## THE DATA
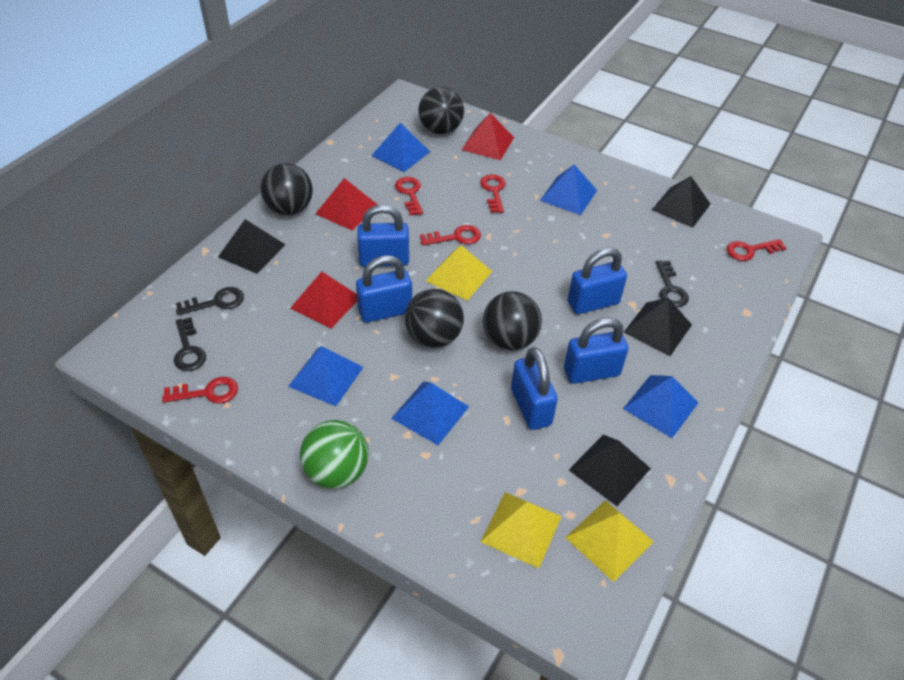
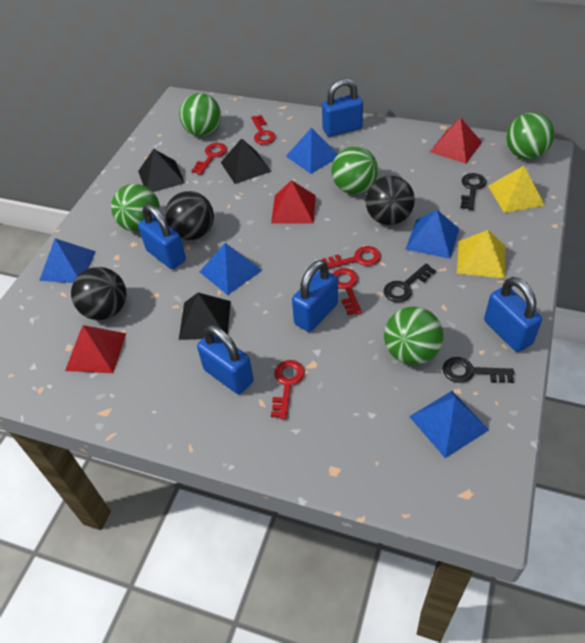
black ball: 4 -> 3
black pyramid: 4 -> 3
green ball: 1 -> 5
yellow pyramid: 3 -> 2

## ABOUT THIS EXERCISE
Every line of the data above is to be repeated exactly; the images are to be left out.

## SOLUTION FOR THIS PROBLEM
black ball: 4 -> 3
black pyramid: 4 -> 3
green ball: 1 -> 5
yellow pyramid: 3 -> 2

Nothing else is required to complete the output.